Modification records:
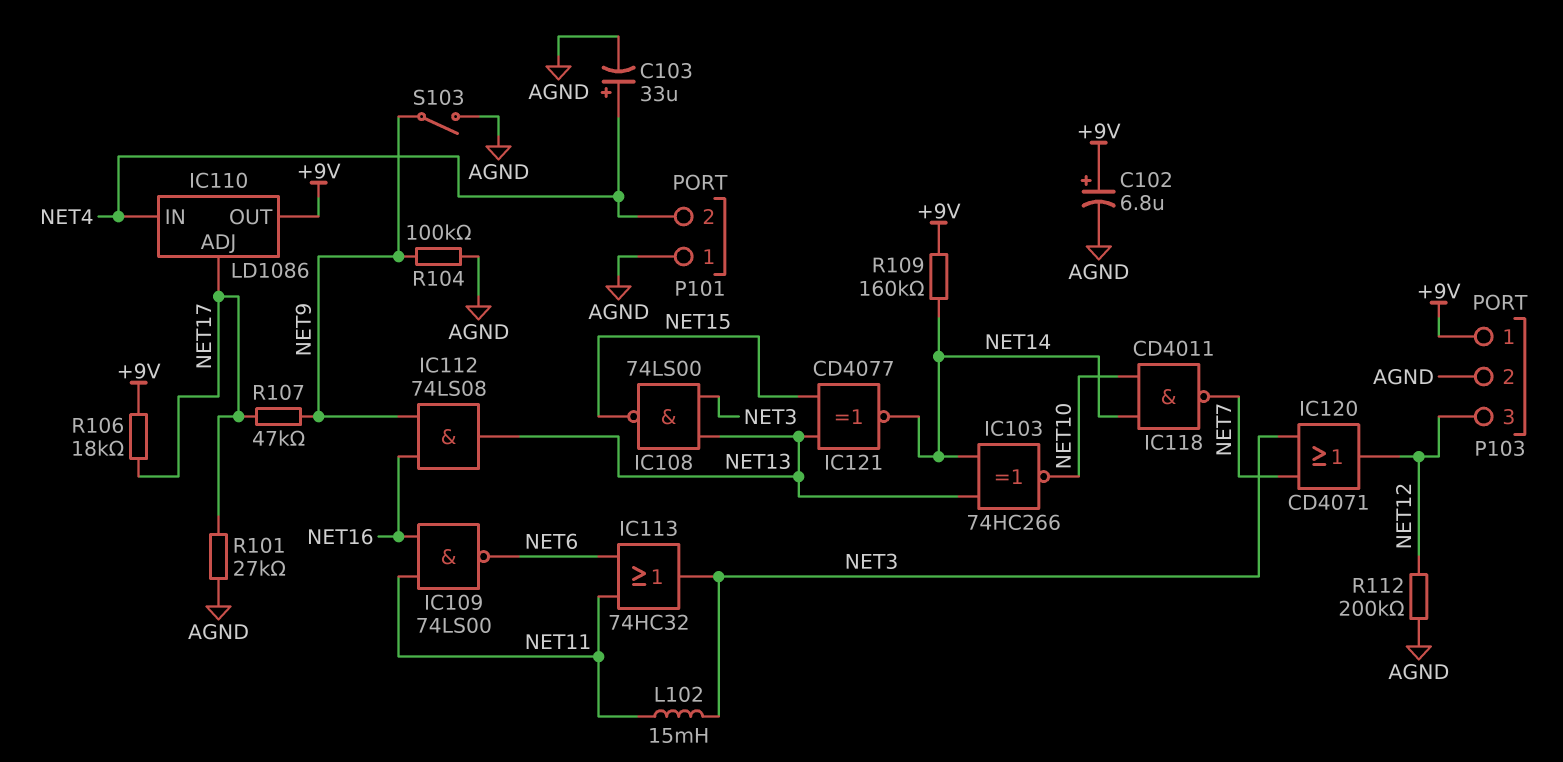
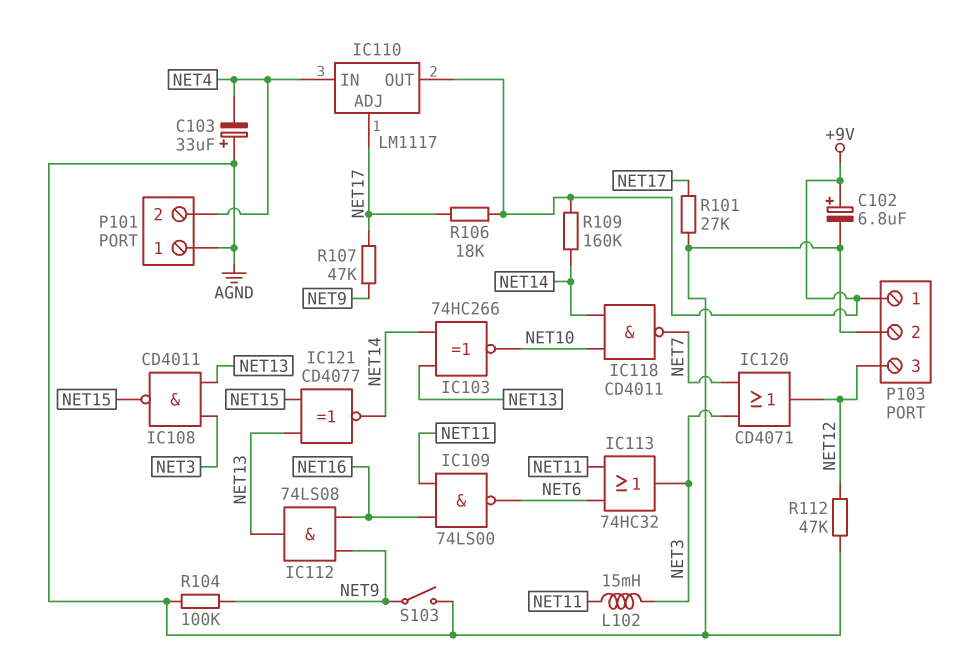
C103: 33uF (plus NET4, minus AGND) -> 33uF (plus AGND, minus NET4)
IC108: NAND 74LS00 (in NET3, in NET13, out NET15) -> NAND CD4011 (in NET3, in NET13, out NET15)
IC110: LD1086 -> LM1117
R112: 200k (AGND, NET12) -> 47k (AGND, NET12)

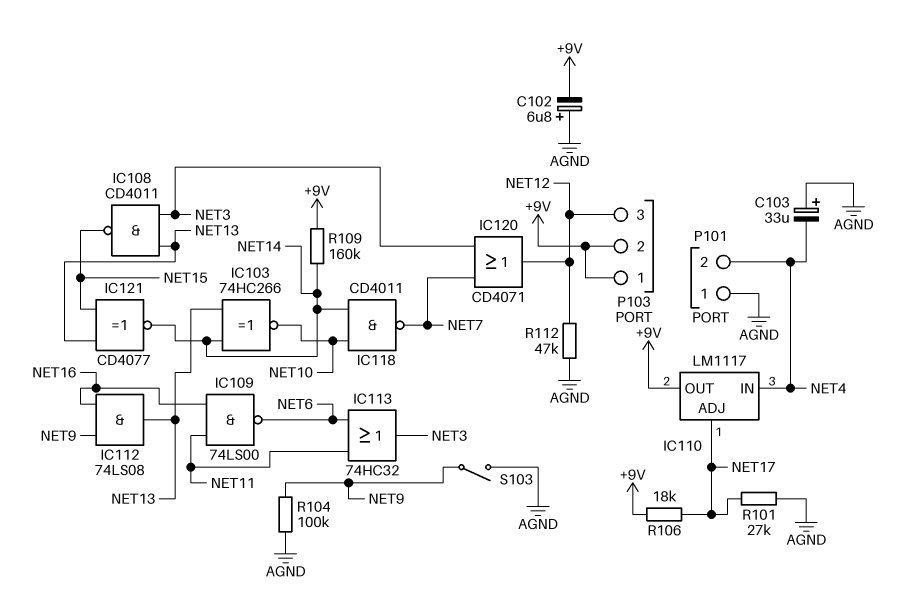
C102: 6.8uF (plus +9V, minus AGND) -> 6.8uF (plus AGND, minus +9V)
L102: 15mH (NET3, NET11) -> none
P103 pin 2: AGND -> +9V
R107: 47k (NET9, NET17) -> none

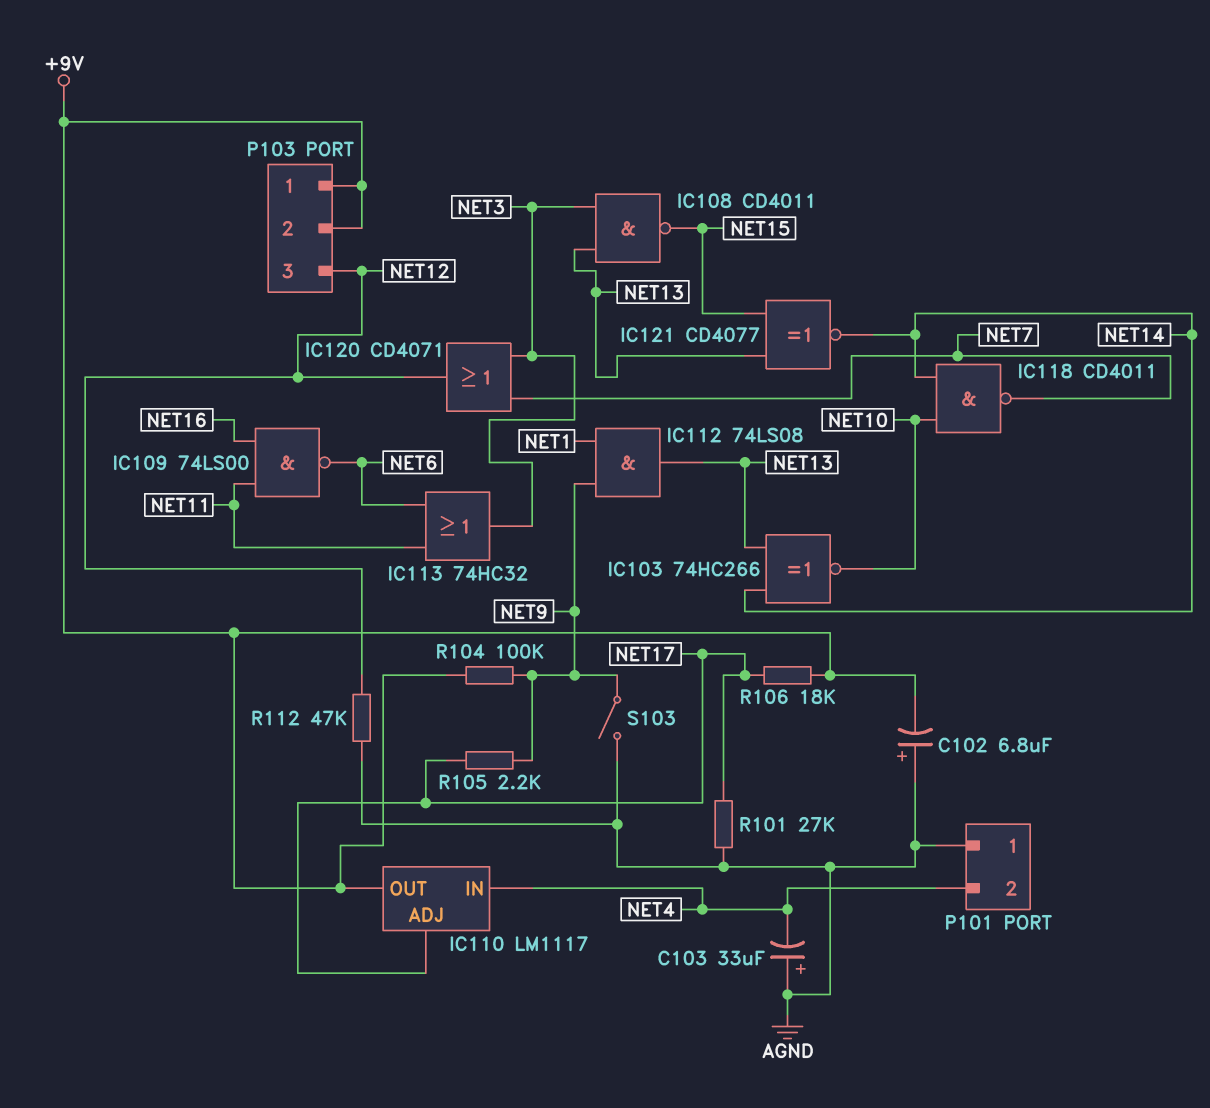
IC112: AND 74LS08 (in NET9, in NET16, out NET13) -> AND 74LS08 (in NET1, in NET9, out NET13)
R104: 100k (AGND, NET9) -> 100k (+9V, NET9)
R105: none -> 2.2k (NET9, NET17)
R109: 160k (+9V, NET14) -> none

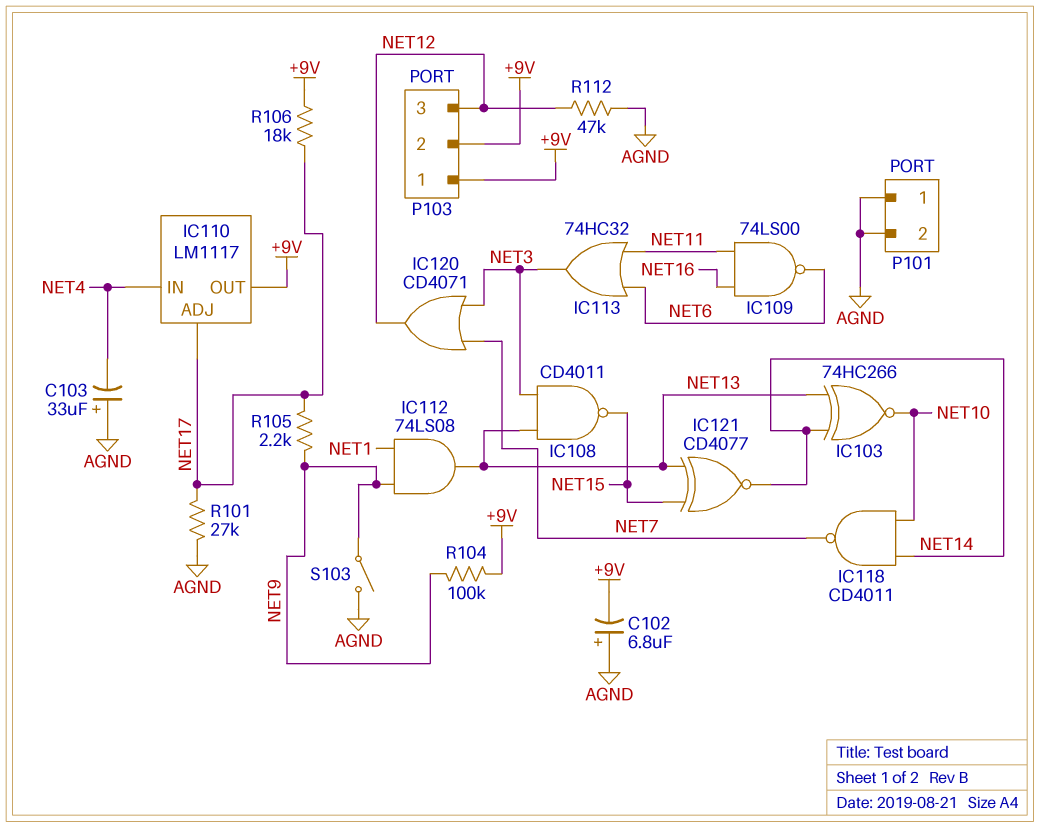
P101 pin 2: NET4 -> AGND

> [How to complete this task] Where a picture appears, omit it; otherwise reproduce each line above from the first to the one with "R109: 160k (+9V, NET14) -> none", inclusive.

> [Written solution]
C103: 33uF (plus NET4, minus AGND) -> 33uF (plus AGND, minus NET4)
IC108: NAND 74LS00 (in NET3, in NET13, out NET15) -> NAND CD4011 (in NET3, in NET13, out NET15)
IC110: LD1086 -> LM1117
R112: 200k (AGND, NET12) -> 47k (AGND, NET12)

C102: 6.8uF (plus +9V, minus AGND) -> 6.8uF (plus AGND, minus +9V)
L102: 15mH (NET3, NET11) -> none
P103 pin 2: AGND -> +9V
R107: 47k (NET9, NET17) -> none

IC112: AND 74LS08 (in NET9, in NET16, out NET13) -> AND 74LS08 (in NET1, in NET9, out NET13)
R104: 100k (AGND, NET9) -> 100k (+9V, NET9)
R105: none -> 2.2k (NET9, NET17)
R109: 160k (+9V, NET14) -> none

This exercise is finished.